## How to complete this task:
Wherever "diode" appears in a line of the listing, that line should be returned.
▼
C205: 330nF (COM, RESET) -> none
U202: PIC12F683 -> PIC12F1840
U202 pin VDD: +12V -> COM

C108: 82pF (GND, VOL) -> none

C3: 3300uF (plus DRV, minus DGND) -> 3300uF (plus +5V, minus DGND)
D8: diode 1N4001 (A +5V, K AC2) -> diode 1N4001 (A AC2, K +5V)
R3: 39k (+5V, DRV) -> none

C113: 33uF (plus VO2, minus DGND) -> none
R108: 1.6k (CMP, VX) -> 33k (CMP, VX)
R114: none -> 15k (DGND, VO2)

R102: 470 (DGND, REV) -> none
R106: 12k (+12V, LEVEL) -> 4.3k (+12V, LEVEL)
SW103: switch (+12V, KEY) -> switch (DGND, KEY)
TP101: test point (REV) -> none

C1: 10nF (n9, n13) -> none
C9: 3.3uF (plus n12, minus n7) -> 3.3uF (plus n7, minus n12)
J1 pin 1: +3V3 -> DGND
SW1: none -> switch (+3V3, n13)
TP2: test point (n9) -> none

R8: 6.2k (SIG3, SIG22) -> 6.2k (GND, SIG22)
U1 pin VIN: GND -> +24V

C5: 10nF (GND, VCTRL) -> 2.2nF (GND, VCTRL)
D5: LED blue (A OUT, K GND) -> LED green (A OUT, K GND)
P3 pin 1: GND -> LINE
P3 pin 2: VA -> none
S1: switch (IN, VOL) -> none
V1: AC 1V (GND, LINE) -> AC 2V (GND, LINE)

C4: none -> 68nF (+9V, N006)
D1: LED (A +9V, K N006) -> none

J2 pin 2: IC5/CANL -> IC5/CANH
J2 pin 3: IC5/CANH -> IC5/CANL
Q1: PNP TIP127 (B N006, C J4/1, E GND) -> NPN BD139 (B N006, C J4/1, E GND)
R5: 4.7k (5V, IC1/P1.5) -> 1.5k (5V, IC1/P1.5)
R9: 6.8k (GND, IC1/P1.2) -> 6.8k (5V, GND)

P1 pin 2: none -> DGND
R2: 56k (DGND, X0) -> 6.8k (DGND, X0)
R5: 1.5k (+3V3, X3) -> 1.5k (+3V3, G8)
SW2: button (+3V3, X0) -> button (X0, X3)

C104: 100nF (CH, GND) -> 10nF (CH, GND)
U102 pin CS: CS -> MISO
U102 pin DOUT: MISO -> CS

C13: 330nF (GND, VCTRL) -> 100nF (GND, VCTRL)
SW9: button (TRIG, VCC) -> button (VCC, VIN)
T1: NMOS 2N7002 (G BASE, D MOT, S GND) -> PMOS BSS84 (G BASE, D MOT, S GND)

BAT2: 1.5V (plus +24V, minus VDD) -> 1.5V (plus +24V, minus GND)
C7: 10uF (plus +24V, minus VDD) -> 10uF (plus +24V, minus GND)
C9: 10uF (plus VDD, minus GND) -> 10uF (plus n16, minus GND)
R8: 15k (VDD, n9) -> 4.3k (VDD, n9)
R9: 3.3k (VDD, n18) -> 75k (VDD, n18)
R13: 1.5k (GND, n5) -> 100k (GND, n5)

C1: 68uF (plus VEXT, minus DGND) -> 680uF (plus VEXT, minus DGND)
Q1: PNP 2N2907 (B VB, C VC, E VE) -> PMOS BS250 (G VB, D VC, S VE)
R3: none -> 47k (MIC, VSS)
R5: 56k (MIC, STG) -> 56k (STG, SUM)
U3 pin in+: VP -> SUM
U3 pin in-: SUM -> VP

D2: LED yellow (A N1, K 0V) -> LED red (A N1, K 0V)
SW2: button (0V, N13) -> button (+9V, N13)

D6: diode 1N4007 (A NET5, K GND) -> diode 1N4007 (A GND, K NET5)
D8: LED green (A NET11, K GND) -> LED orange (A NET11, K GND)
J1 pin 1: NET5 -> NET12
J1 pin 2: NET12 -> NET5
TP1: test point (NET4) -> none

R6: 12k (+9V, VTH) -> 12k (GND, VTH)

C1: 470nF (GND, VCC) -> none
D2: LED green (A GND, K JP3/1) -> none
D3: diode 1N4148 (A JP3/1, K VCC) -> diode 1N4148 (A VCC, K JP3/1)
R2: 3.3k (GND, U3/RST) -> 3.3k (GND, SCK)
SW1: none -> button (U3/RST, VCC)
▲
## Answer to the exercise:
D8: diode 1N4001 (A +5V, K AC2) -> diode 1N4001 (A AC2, K +5V)
D6: diode 1N4007 (A NET5, K GND) -> diode 1N4007 (A GND, K NET5)
D3: diode 1N4148 (A JP3/1, K VCC) -> diode 1N4148 (A VCC, K JP3/1)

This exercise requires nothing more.